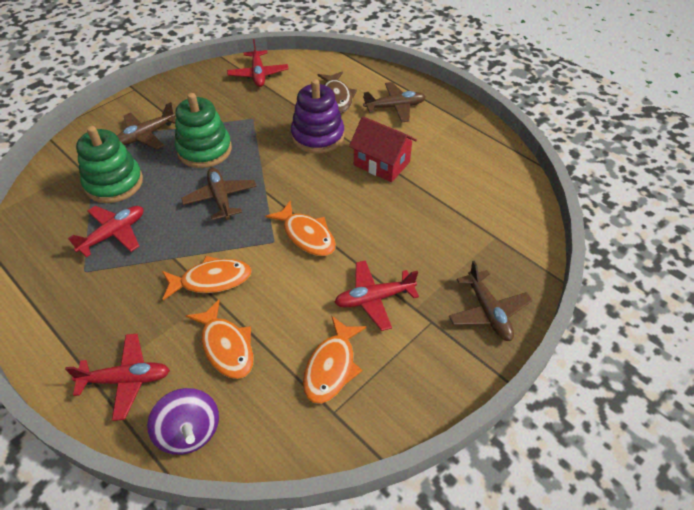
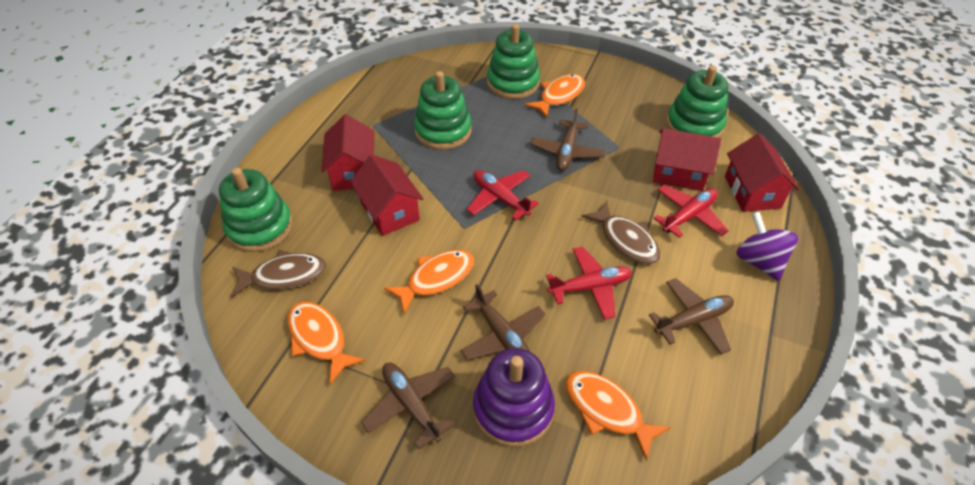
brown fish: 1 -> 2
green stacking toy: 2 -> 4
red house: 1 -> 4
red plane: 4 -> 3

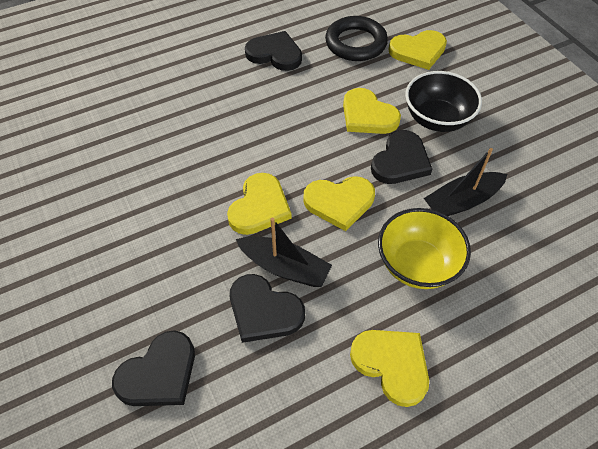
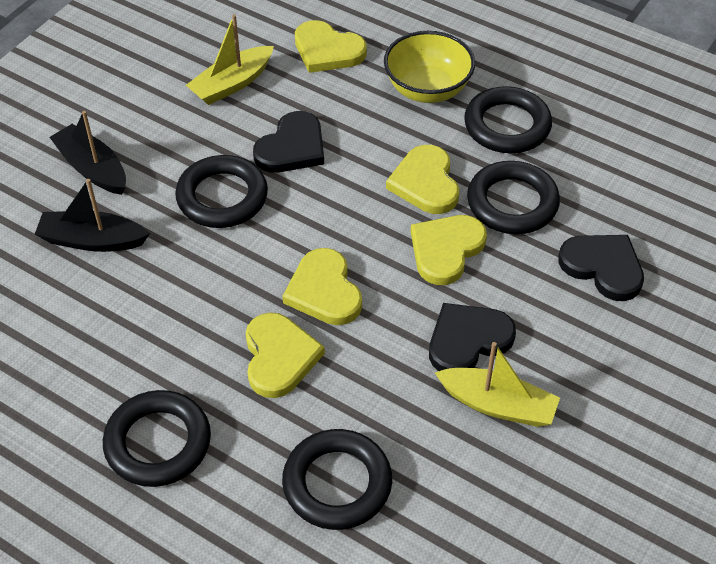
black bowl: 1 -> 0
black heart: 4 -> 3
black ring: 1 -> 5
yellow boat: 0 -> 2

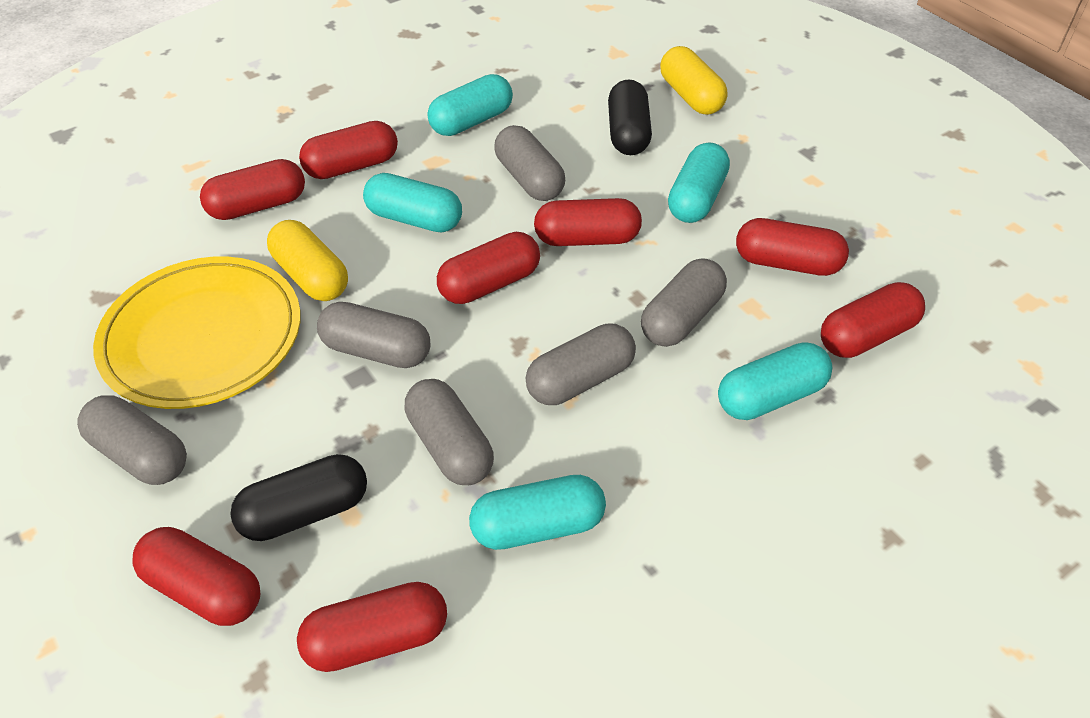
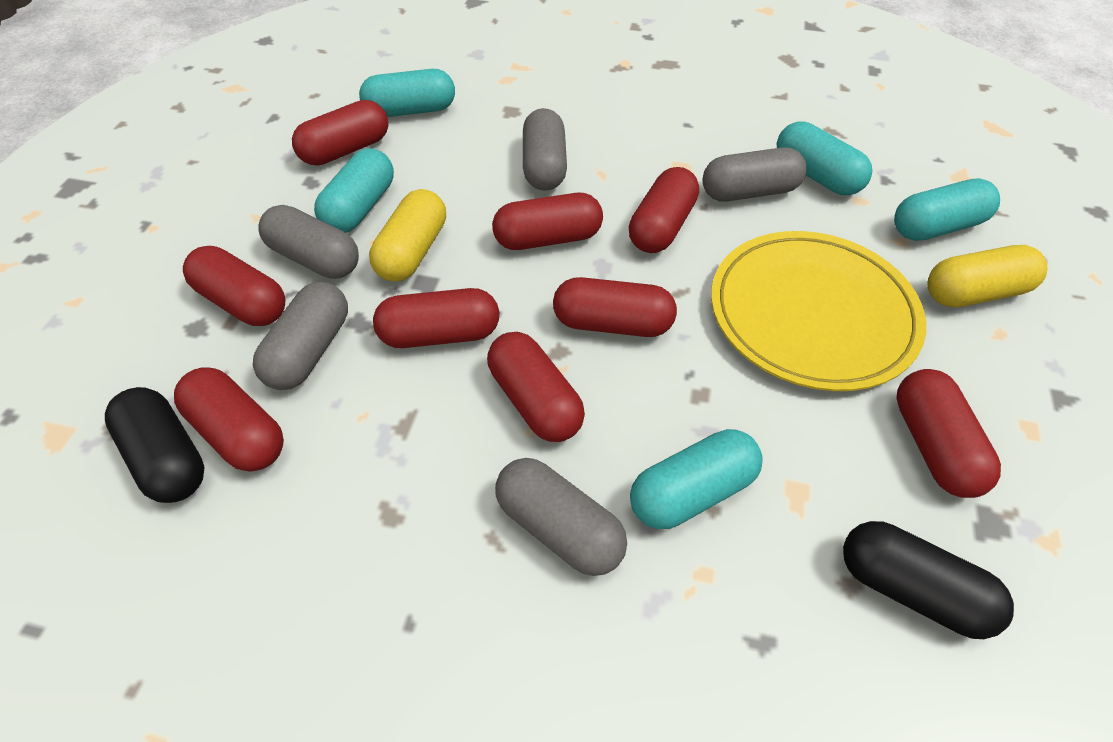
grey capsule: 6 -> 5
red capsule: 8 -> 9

-.-.-

YOUR OBJECTIVE: Without carrying over any pictures, retype the records above exactly.

SOLUTION:
brown fish: 1 -> 2
green stacking toy: 2 -> 4
red house: 1 -> 4
red plane: 4 -> 3

black bowl: 1 -> 0
black heart: 4 -> 3
black ring: 1 -> 5
yellow boat: 0 -> 2

grey capsule: 6 -> 5
red capsule: 8 -> 9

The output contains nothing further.